• Task item: Using the records below, filter for lines that contain the string "none" and copy them out.

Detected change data
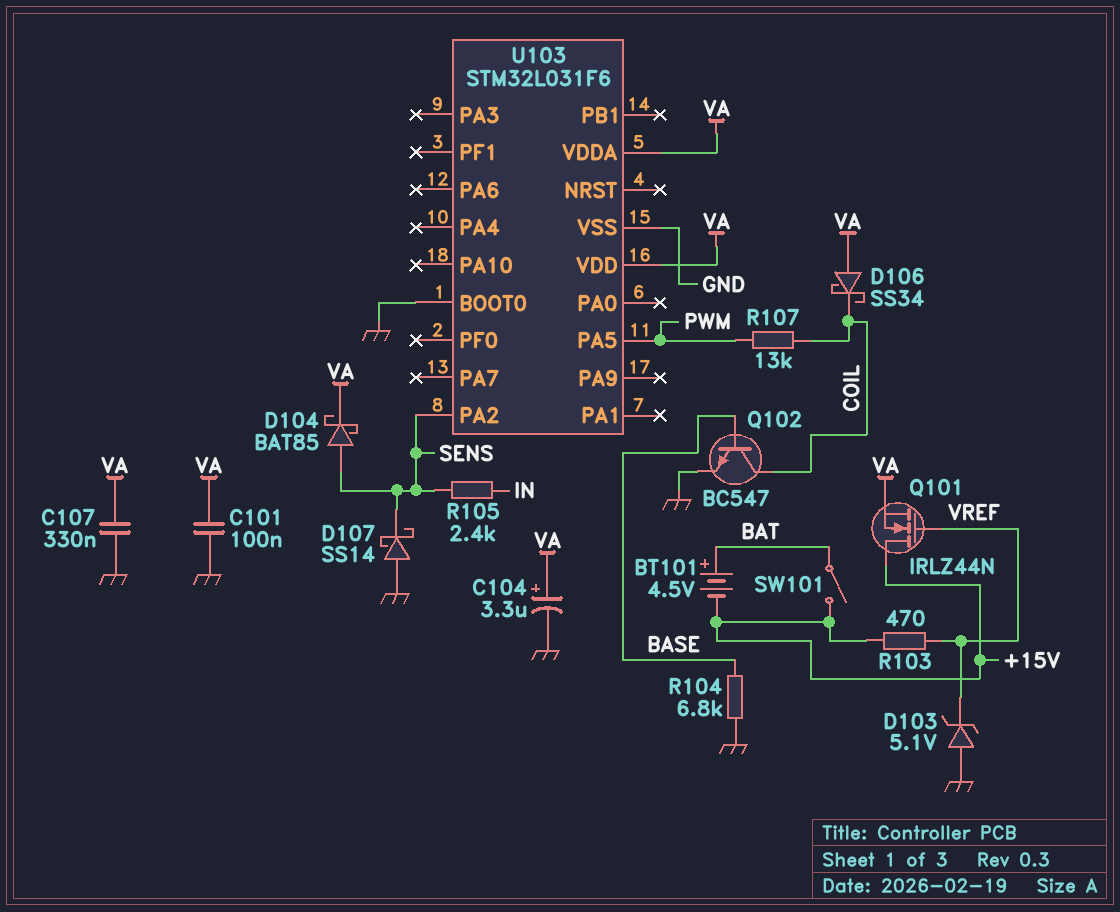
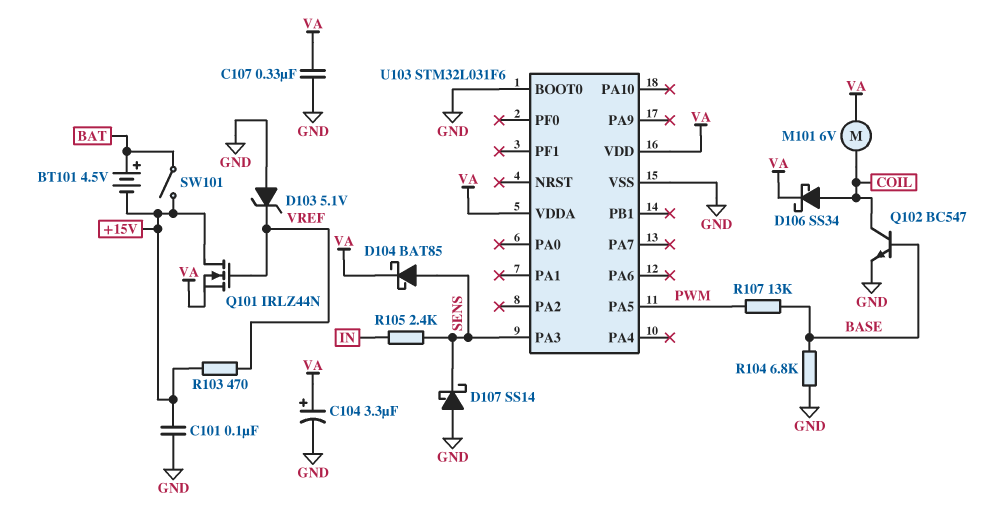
C101: 100nF (GND, VA) -> 100nF (+15V, GND)
D106: schottky SS34 (A VA, K COIL) -> schottky SS34 (A COIL, K VA)
M101: none -> motor 6V (COIL, VA)
R107: 13k (COIL, PWM) -> 13k (BASE, PWM)
U103 pin PA2: SENS -> none
U103 pin PA3: none -> SENS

• Completed task:
M101: none -> motor 6V (COIL, VA)
U103 pin PA2: SENS -> none
U103 pin PA3: none -> SENS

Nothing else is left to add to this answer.